> [What to produce]:
An exact copy of all the data, minus the images, is required.

> [Data extract]:

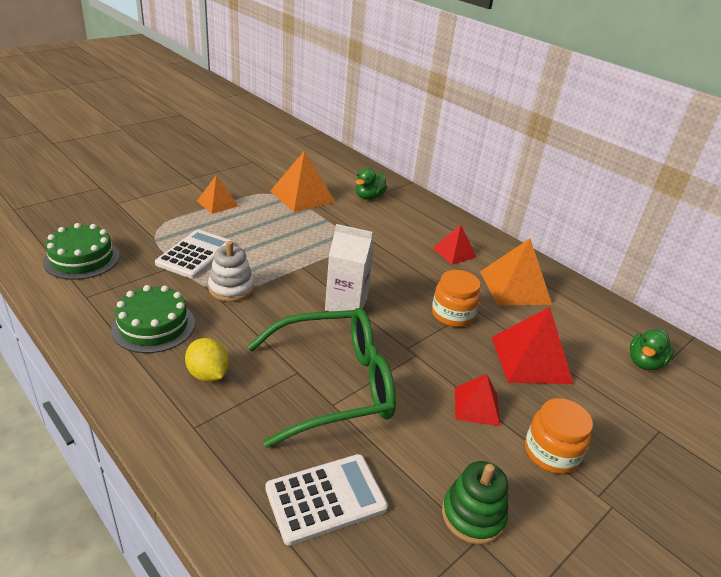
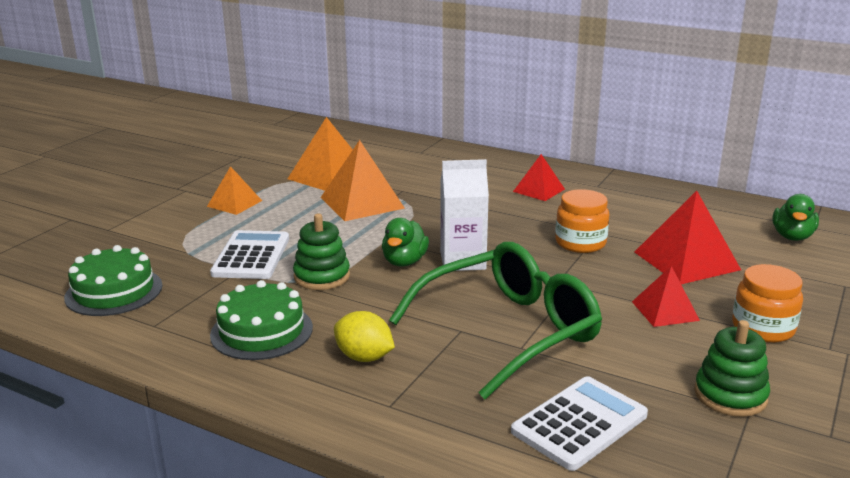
camera: 15 degrees left, 10 degrees down
(231, 288) = (322, 276): white stacking toy -> green stacking toy
(369, 197) = (406, 161): green duck -> green duck (404, 262)
(514, 287) = (623, 205): orange pyramid -> orange pyramid (362, 202)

> [Task response]:
camera: 15 degrees left, 10 degrees down
(231, 288) = (322, 276): white stacking toy -> green stacking toy
(369, 197) = (406, 161): green duck -> green duck (404, 262)
(514, 287) = (623, 205): orange pyramid -> orange pyramid (362, 202)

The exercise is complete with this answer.